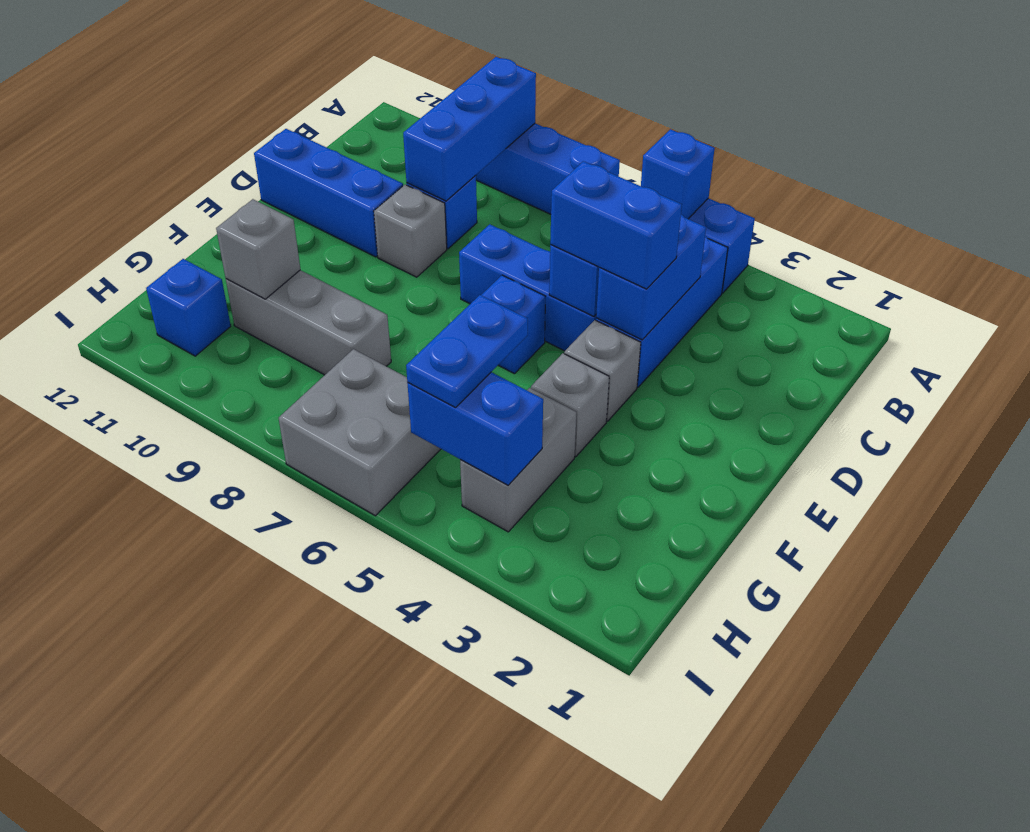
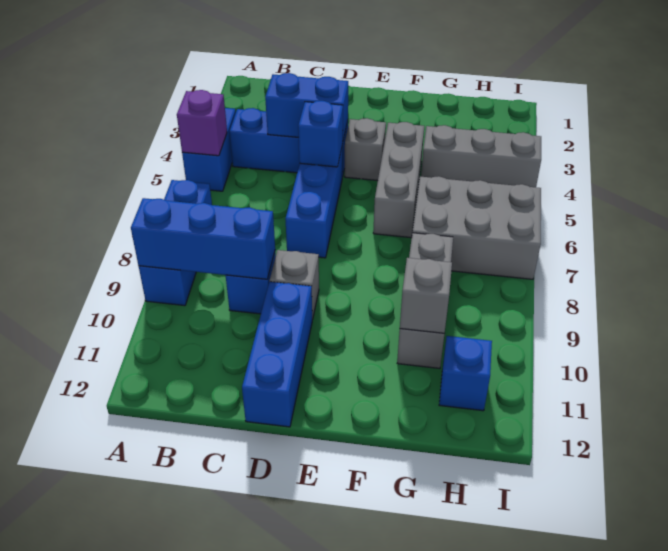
blue brick A5 level 2 -> purple brick A5 level 2
blue brick D4:D5 level 3 -> none
blue brick E6 level 1 -> none
grey brick F4 level 1 -> grey brick F4:F6 level 1
grey brick G4:H4 level 1 -> grey brick G4:I4 level 1
blue plate G5:H5 level 3 -> none
blue brick H4:H5 level 2 -> none
grey brick H6:I7 level 1 -> grey brick G6:I7 level 1

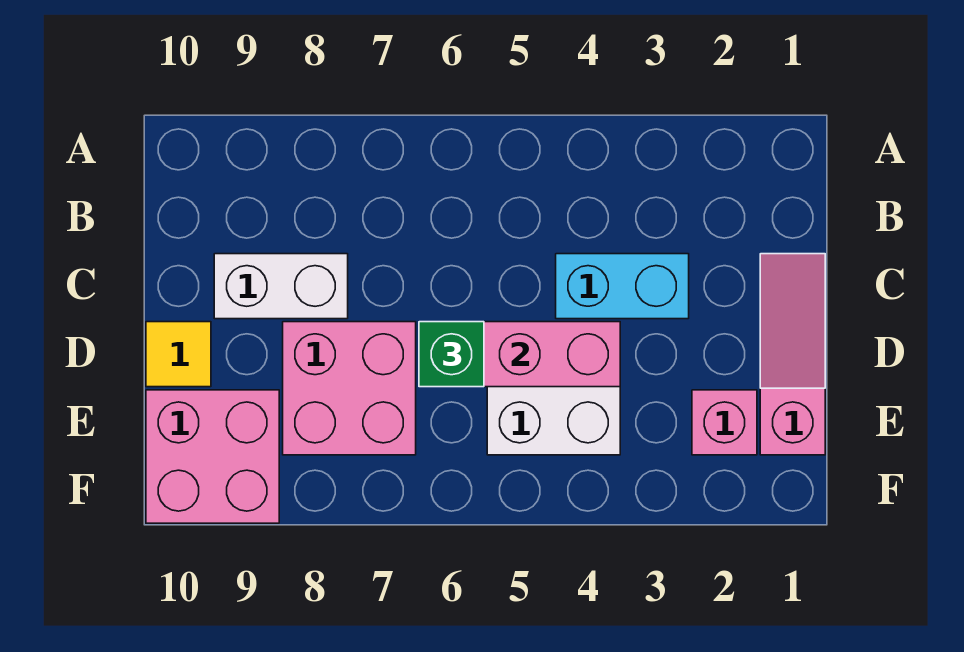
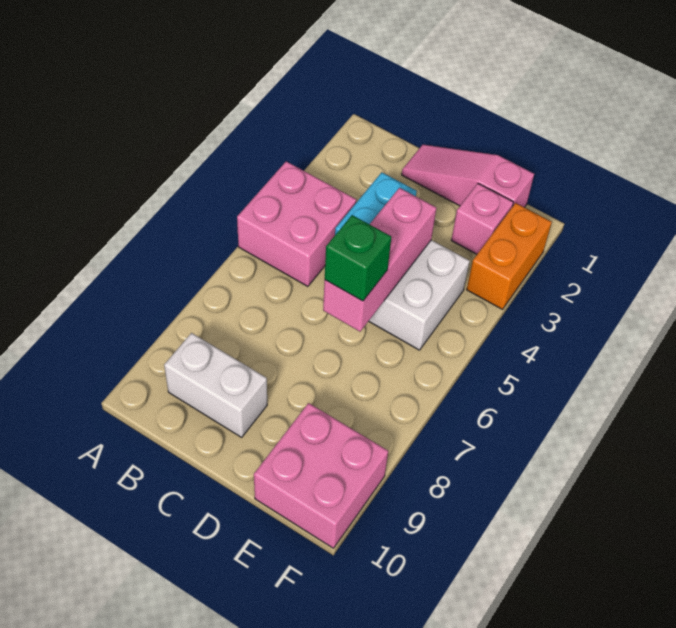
white brick C8:C9 level 1 -> white brick B9:C9 level 1
pink brick D7:E8 level 1 -> pink brick A4:B5 level 1
yellow tile D10 level 1 -> none
none -> orange brick F2:F3 level 1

(TRY IT): For each line of the material that includes the word "none", make a copy.

(REPLY):
blue brick D4:D5 level 3 -> none
blue brick E6 level 1 -> none
blue plate G5:H5 level 3 -> none
blue brick H4:H5 level 2 -> none
yellow tile D10 level 1 -> none
none -> orange brick F2:F3 level 1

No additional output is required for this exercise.